Exercise objective -
Locate, in the data below, the line that contains "peaked cap/dark brown" and the line that contains "removed | glasses/ash-grey"; reproduce exactly those two lines and every line between them, nothing more.

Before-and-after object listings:
-------

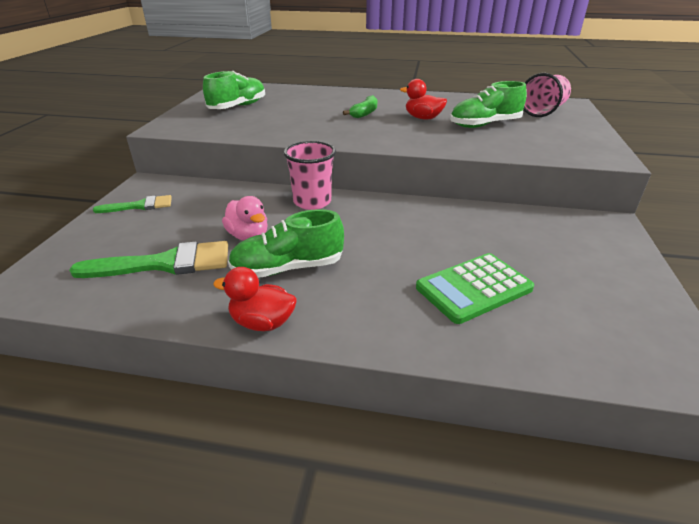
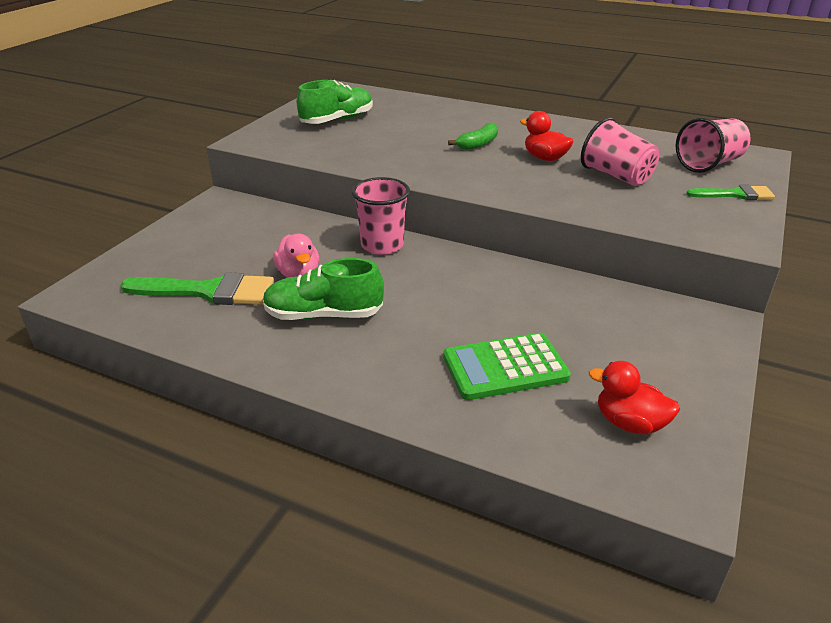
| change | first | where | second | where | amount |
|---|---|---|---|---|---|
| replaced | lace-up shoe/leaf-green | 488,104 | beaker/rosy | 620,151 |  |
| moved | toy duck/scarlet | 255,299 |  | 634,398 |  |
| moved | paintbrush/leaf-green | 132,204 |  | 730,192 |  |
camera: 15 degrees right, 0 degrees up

-------

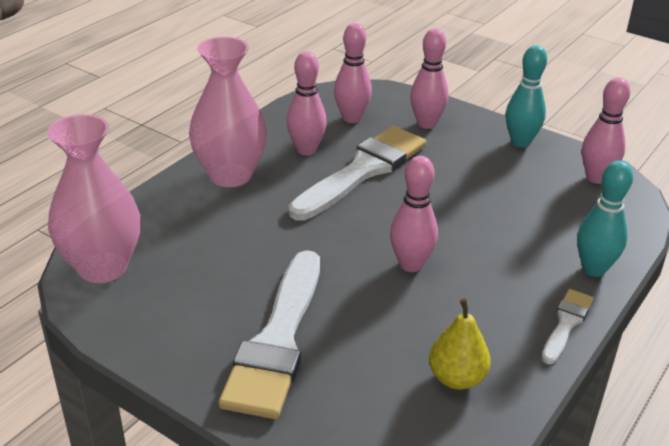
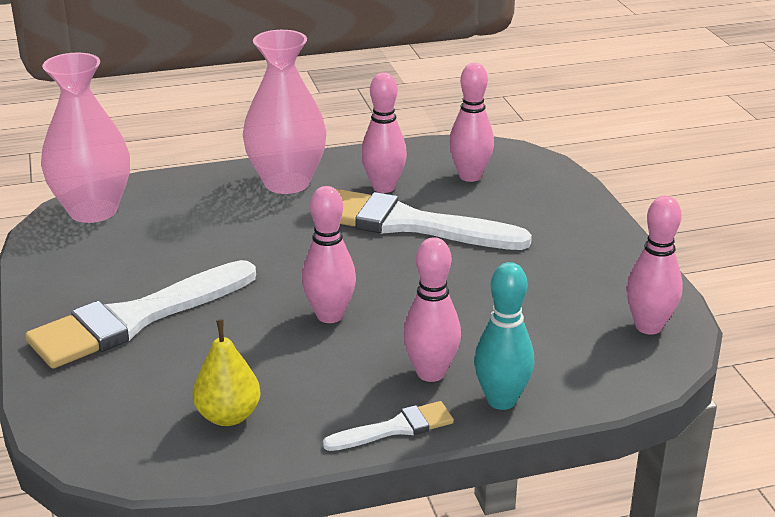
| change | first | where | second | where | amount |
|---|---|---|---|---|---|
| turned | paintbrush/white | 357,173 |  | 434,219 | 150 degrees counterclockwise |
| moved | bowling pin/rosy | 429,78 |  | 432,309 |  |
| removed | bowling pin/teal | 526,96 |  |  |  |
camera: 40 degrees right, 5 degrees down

-------

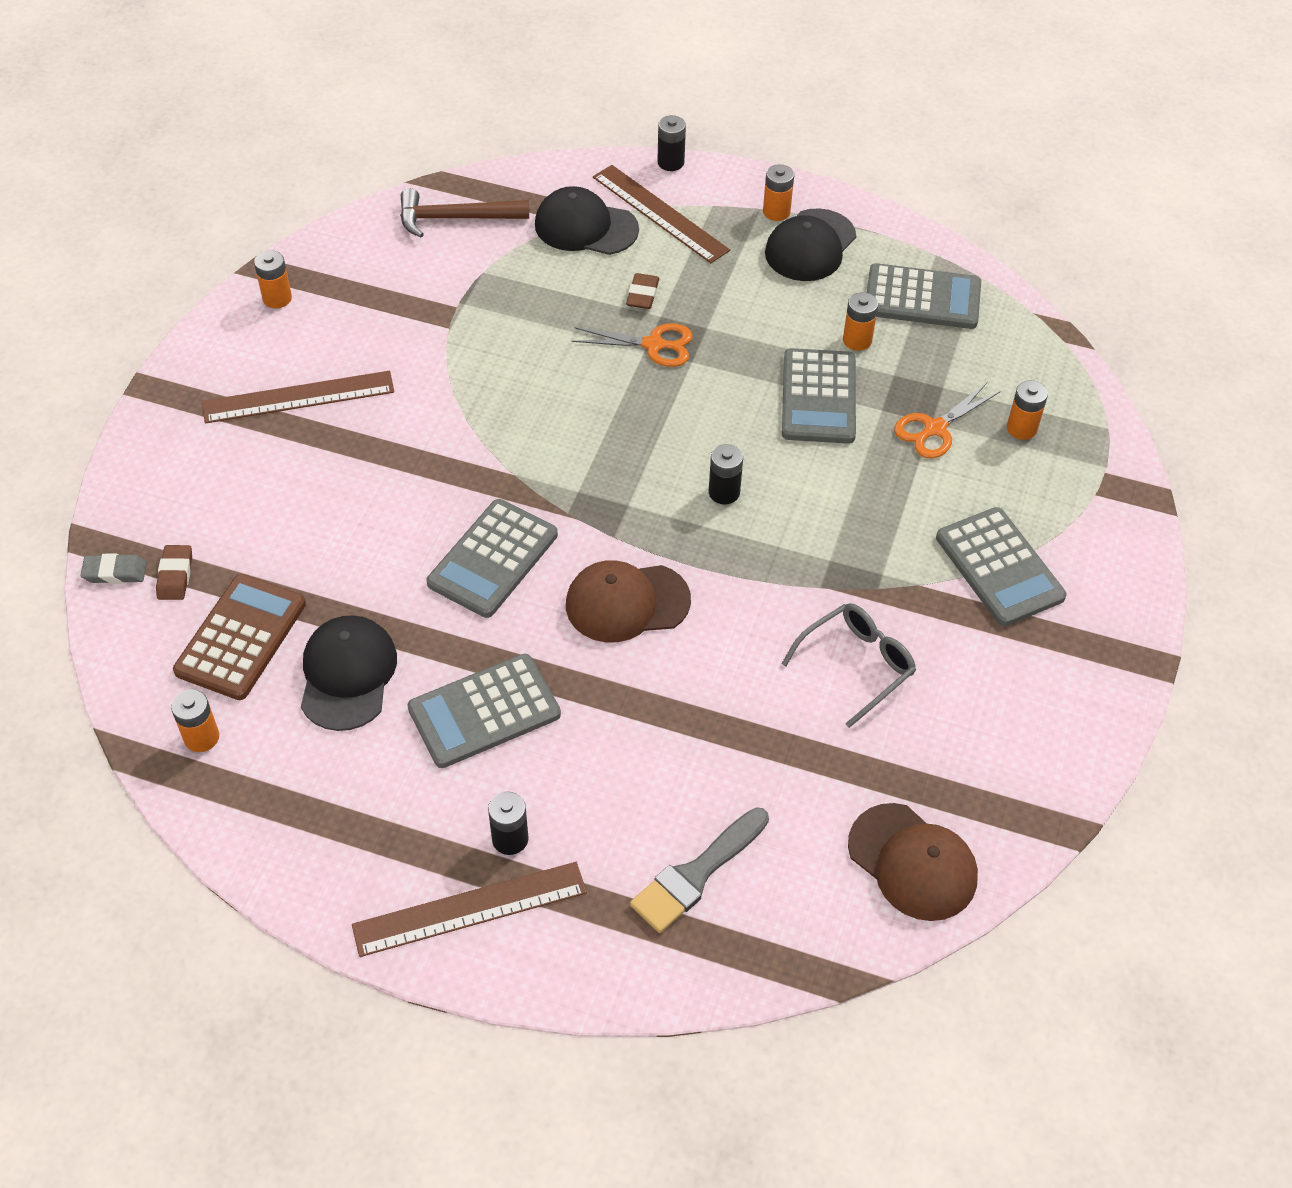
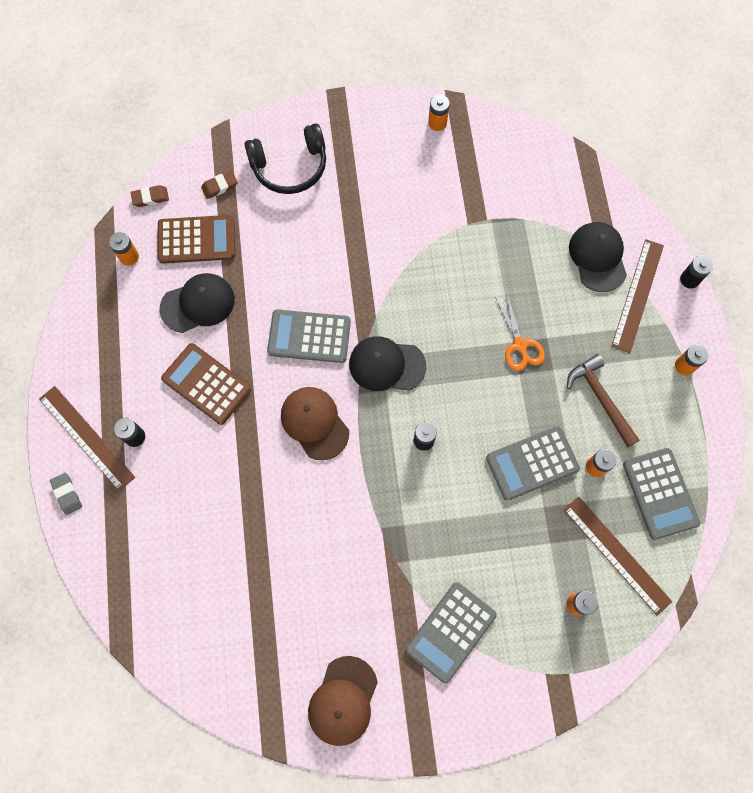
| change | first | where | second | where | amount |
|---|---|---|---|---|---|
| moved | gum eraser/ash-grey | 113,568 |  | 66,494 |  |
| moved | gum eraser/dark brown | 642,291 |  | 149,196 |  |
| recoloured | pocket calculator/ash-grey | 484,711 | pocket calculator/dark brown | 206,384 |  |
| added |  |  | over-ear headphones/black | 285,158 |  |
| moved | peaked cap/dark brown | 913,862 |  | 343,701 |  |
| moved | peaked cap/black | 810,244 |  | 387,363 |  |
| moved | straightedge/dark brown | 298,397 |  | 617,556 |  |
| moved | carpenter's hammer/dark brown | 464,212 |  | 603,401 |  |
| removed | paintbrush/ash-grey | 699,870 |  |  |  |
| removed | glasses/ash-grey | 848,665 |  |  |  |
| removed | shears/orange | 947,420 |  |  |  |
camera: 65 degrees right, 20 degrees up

-------

Exercise response -
| moved | peaked cap/dark brown | 913,862 |  | 343,701 |  |
| moved | peaked cap/black | 810,244 |  | 387,363 |  |
| moved | straightedge/dark brown | 298,397 |  | 617,556 |  |
| moved | carpenter's hammer/dark brown | 464,212 |  | 603,401 |  |
| removed | paintbrush/ash-grey | 699,870 |  |  |  |
| removed | glasses/ash-grey | 848,665 |  |  |  |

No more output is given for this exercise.